→ **TASK GOAL**
Set down the entries below exactly; drop the pictures.
Top of SUPPLIED RECORDS
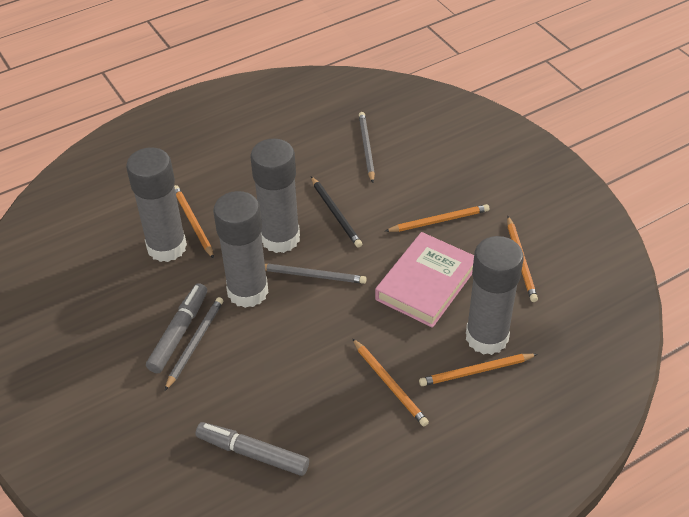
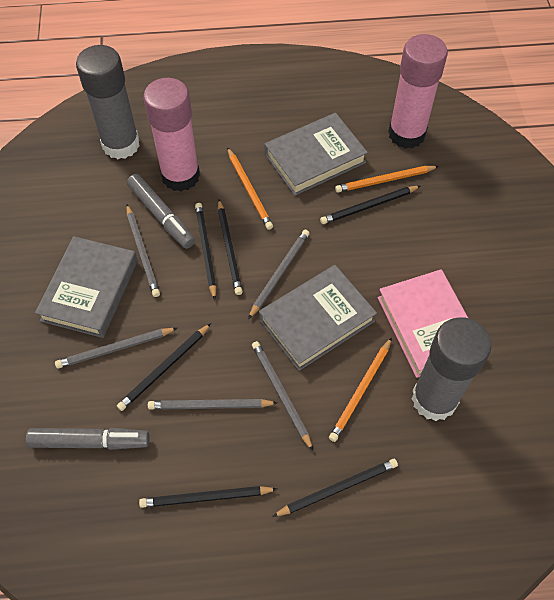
black pencil: 1 -> 6
grey book: 0 -> 3
grey glue stick: 4 -> 2
grey pencil: 3 -> 5
orange pencil: 5 -> 3
pink glue stick: 0 -> 2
Bottom of SUPPLIED RECORDS
→ **REPLY**
black pencil: 1 -> 6
grey book: 0 -> 3
grey glue stick: 4 -> 2
grey pencil: 3 -> 5
orange pencil: 5 -> 3
pink glue stick: 0 -> 2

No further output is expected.